PROVIDED DATA:
====
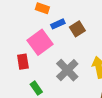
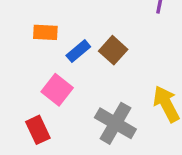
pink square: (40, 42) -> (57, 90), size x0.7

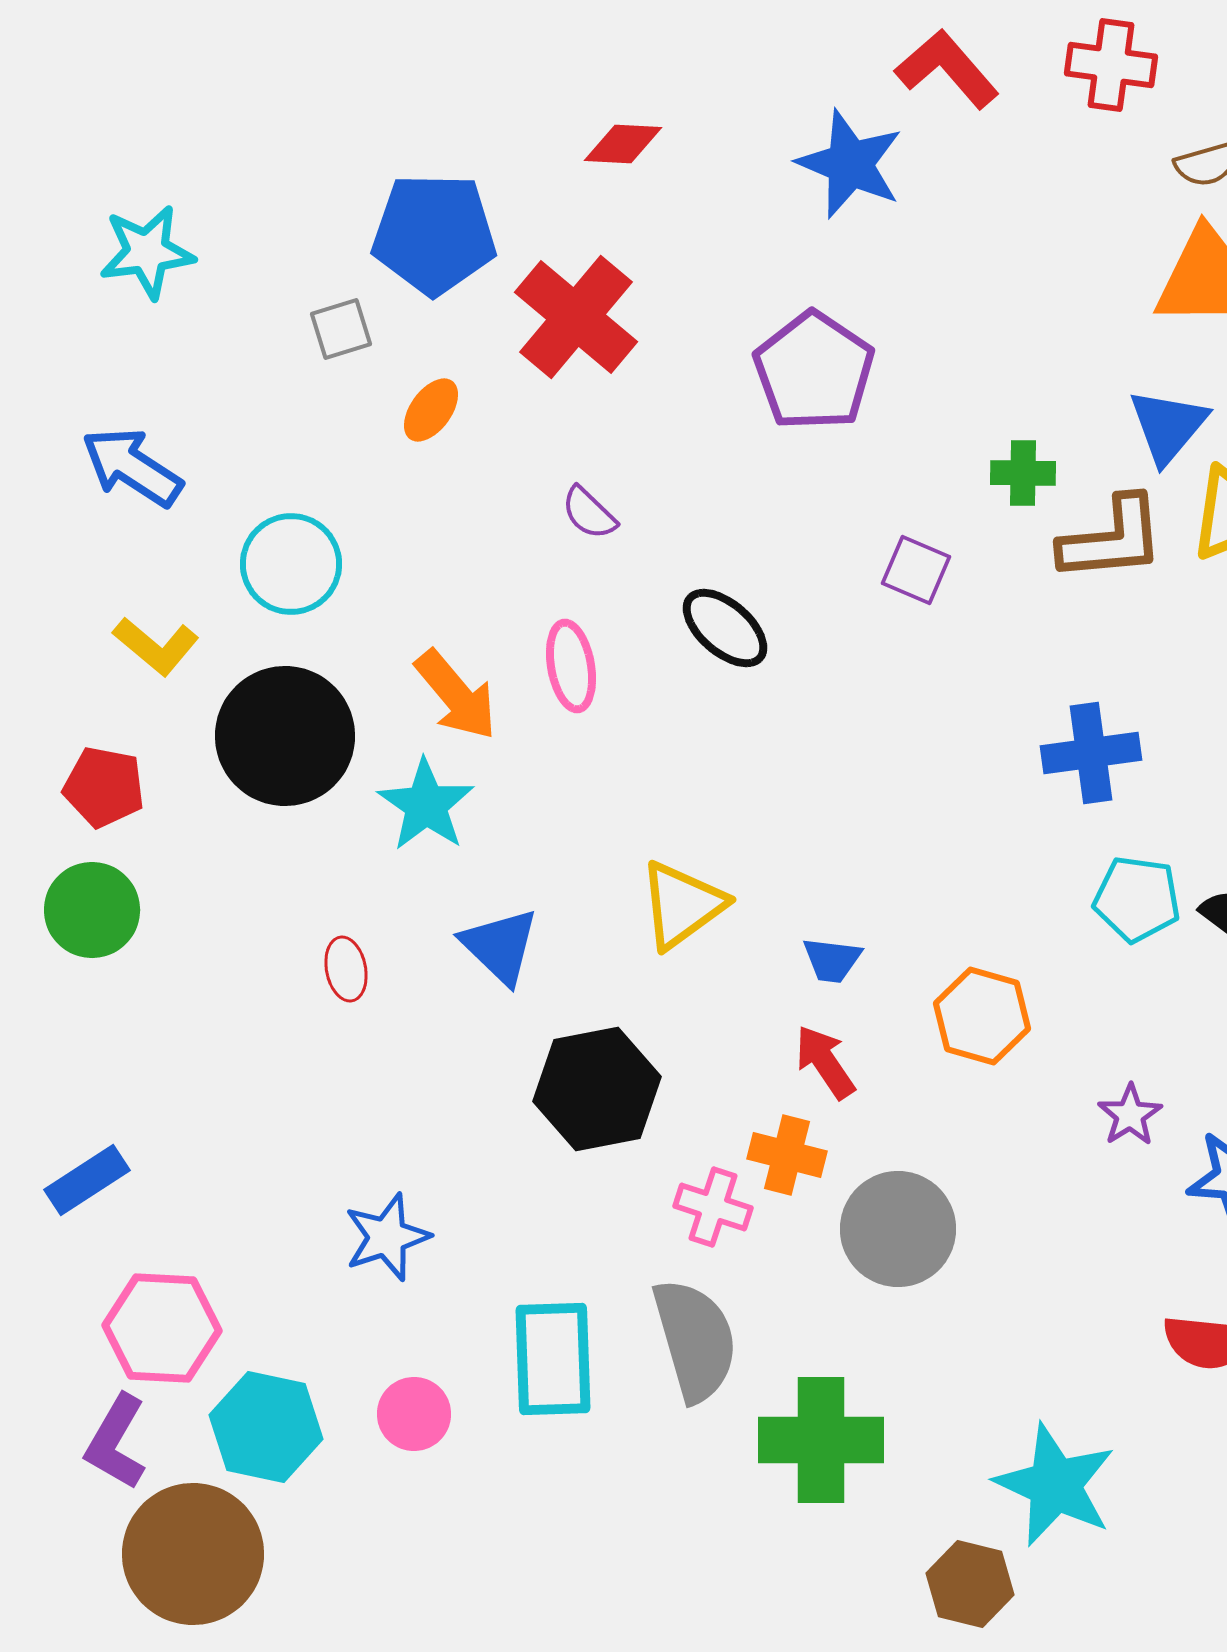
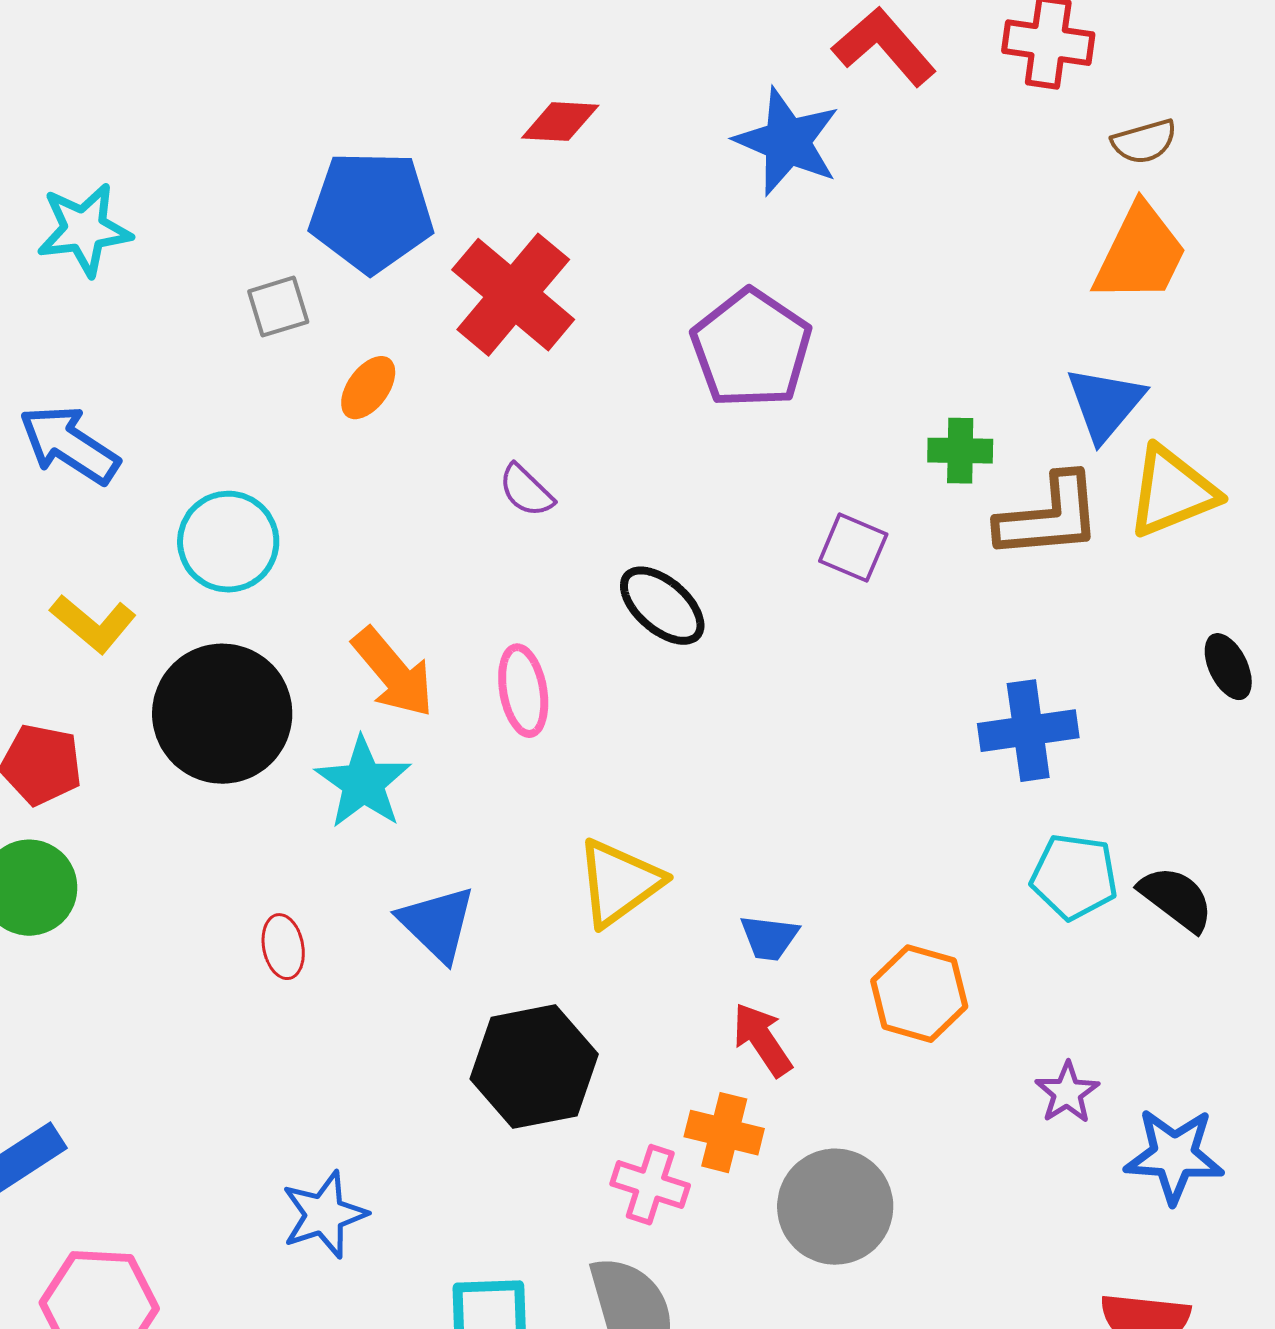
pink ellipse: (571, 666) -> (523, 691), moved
====
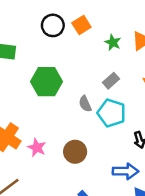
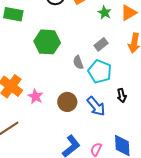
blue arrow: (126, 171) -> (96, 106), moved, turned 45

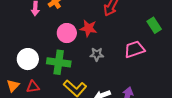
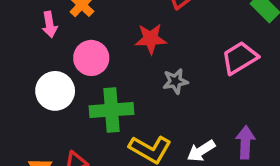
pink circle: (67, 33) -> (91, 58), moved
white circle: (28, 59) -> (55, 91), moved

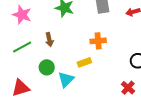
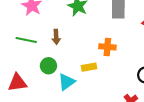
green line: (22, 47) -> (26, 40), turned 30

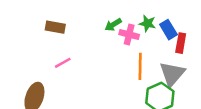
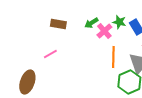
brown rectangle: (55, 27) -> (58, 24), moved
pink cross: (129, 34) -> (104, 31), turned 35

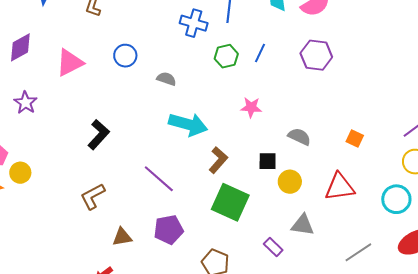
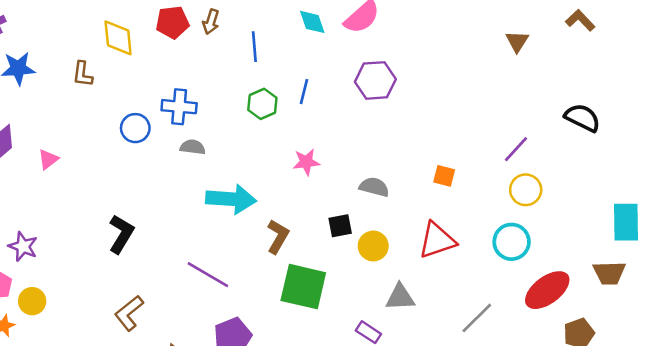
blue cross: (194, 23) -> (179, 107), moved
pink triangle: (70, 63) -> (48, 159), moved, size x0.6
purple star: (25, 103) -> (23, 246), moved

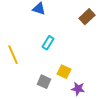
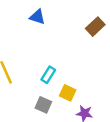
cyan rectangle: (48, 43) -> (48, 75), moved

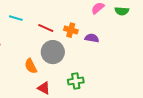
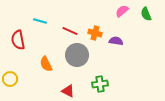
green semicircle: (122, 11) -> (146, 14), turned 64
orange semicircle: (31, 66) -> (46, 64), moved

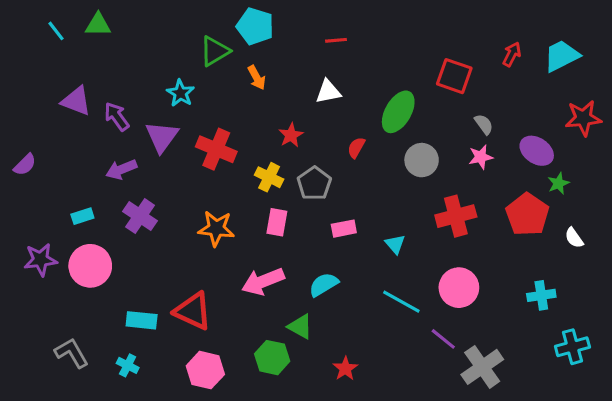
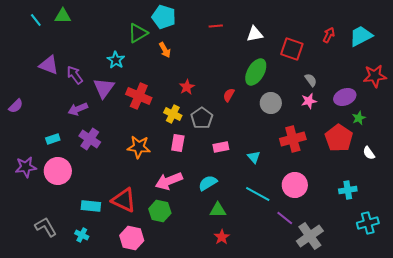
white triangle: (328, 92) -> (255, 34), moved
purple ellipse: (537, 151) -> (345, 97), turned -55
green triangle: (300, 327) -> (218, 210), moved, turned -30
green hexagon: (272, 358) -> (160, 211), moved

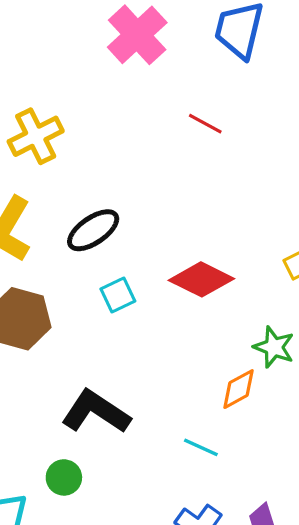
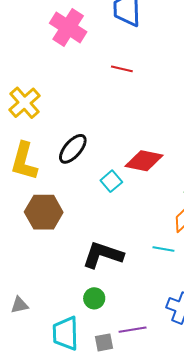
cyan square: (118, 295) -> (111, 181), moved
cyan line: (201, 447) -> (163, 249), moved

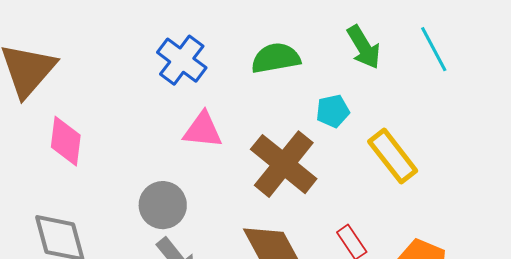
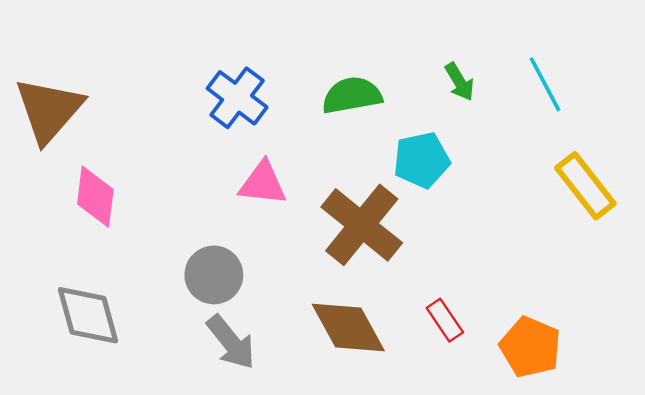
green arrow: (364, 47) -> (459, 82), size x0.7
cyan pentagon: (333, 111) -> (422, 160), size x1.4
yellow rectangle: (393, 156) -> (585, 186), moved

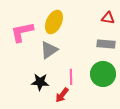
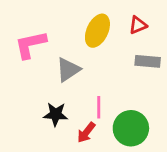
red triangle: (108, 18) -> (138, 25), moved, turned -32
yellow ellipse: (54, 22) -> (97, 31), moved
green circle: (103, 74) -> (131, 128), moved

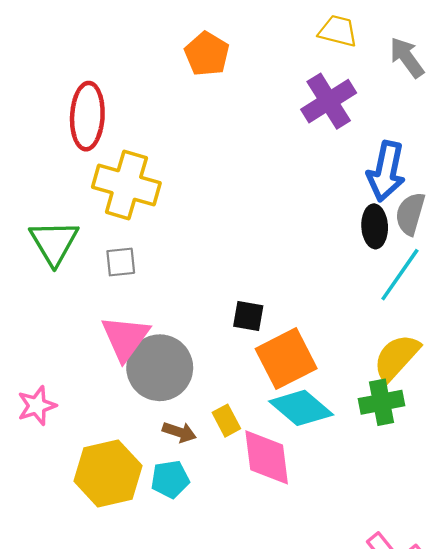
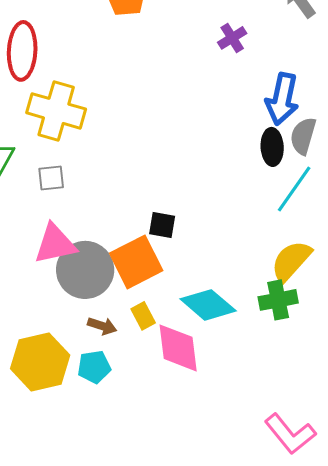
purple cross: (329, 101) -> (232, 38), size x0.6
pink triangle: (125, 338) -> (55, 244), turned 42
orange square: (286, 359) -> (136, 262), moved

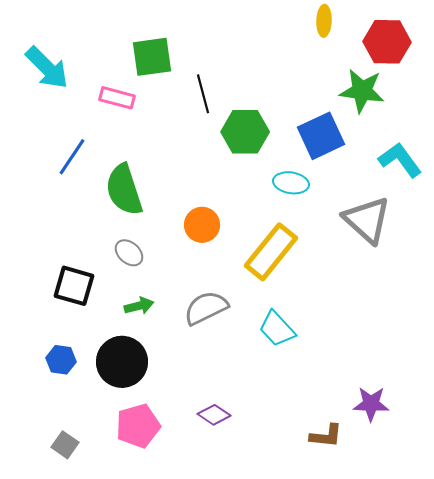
====
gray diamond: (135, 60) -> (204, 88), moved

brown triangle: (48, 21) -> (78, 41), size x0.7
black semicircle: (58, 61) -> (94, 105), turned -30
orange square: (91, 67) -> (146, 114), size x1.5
====
PROMPT:
Only the lines between the one with "white triangle: (328, 92) -> (255, 34), moved" and the one with "green circle: (103, 74) -> (131, 128), moved", those two included, get copied from the material above. Keep it exact and free of pictures.

OUTPUT OF THE EXERCISE:
white triangle: (328, 92) -> (255, 34), moved
purple ellipse: (537, 151) -> (345, 97), turned -55
green triangle: (300, 327) -> (218, 210), moved, turned -30
green hexagon: (272, 358) -> (160, 211), moved

cyan square: (118, 295) -> (111, 181), moved
cyan line: (201, 447) -> (163, 249), moved

green arrow: (364, 47) -> (459, 82), size x0.7
cyan pentagon: (333, 111) -> (422, 160), size x1.4
yellow rectangle: (393, 156) -> (585, 186), moved

red triangle: (108, 18) -> (138, 25), moved, turned -32
yellow ellipse: (54, 22) -> (97, 31), moved
green circle: (103, 74) -> (131, 128), moved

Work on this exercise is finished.